[[ Listed records open ]]
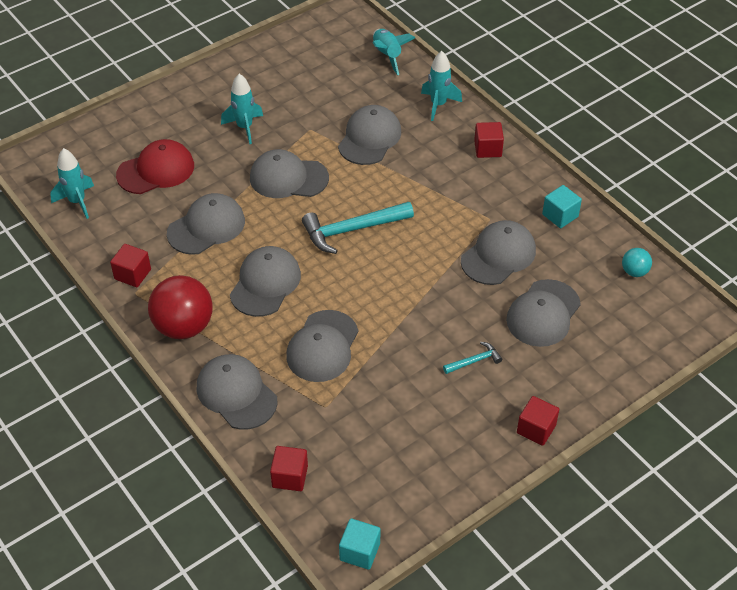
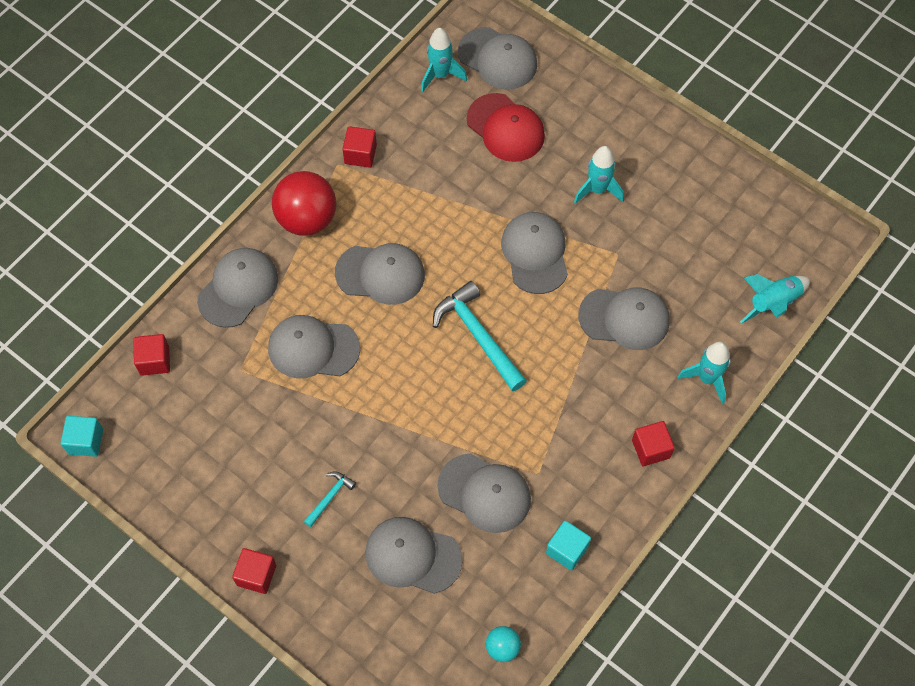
camera: 75 degrees right, 15 degrees up
grey cap [167,193,245,255] -> grey cap moved to [458,27,537,90]
turquoise hammer [443,342,502,374] -> turquoise hammer turned 105 degrees counterclockwise [304,471,356,527]

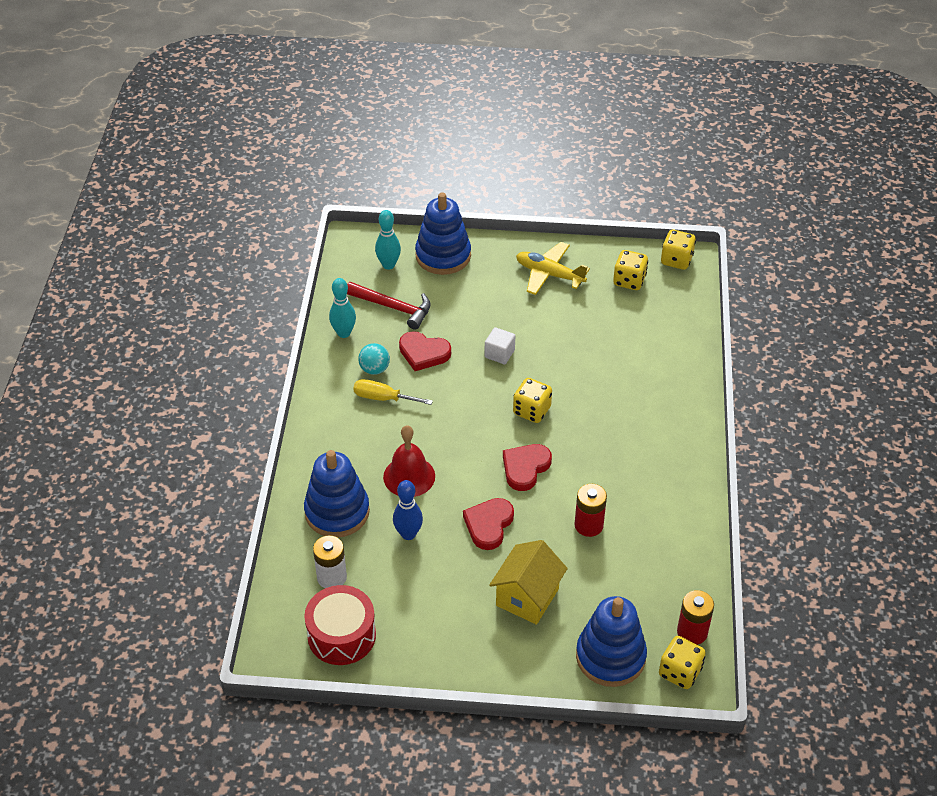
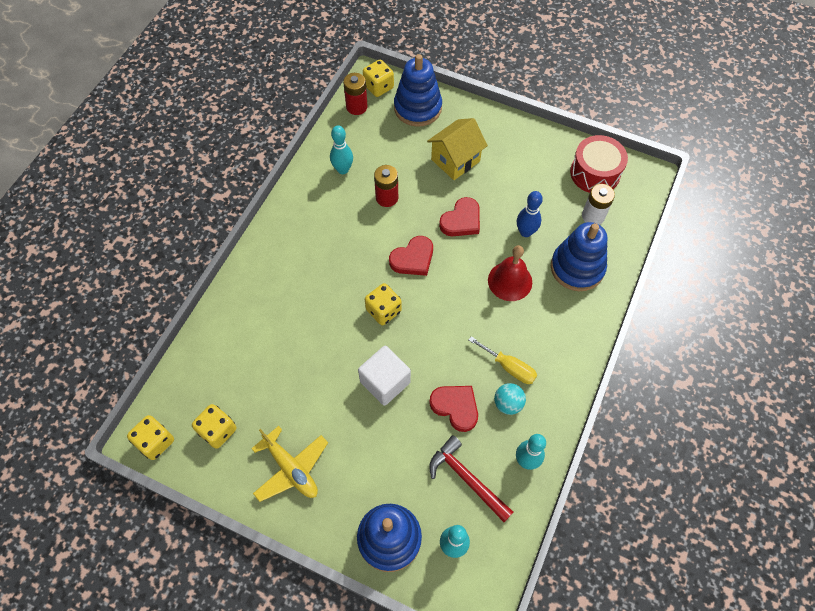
camera: 160 degrees left, 15 degrees up
white cube [485,327,515,364] -> white cube [358,346,411,406], size x1.60
none -> turquoise bowling pin [330,125,353,174]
[[ Listed records closed ]]
What the task asks
Your answer should copy the listing word for word, with no pictures in it.

Output for this task
camera: 75 degrees right, 15 degrees up
grey cap [167,193,245,255] -> grey cap moved to [458,27,537,90]
turquoise hammer [443,342,502,374] -> turquoise hammer turned 105 degrees counterclockwise [304,471,356,527]

camera: 160 degrees left, 15 degrees up
white cube [485,327,515,364] -> white cube [358,346,411,406], size x1.60
none -> turquoise bowling pin [330,125,353,174]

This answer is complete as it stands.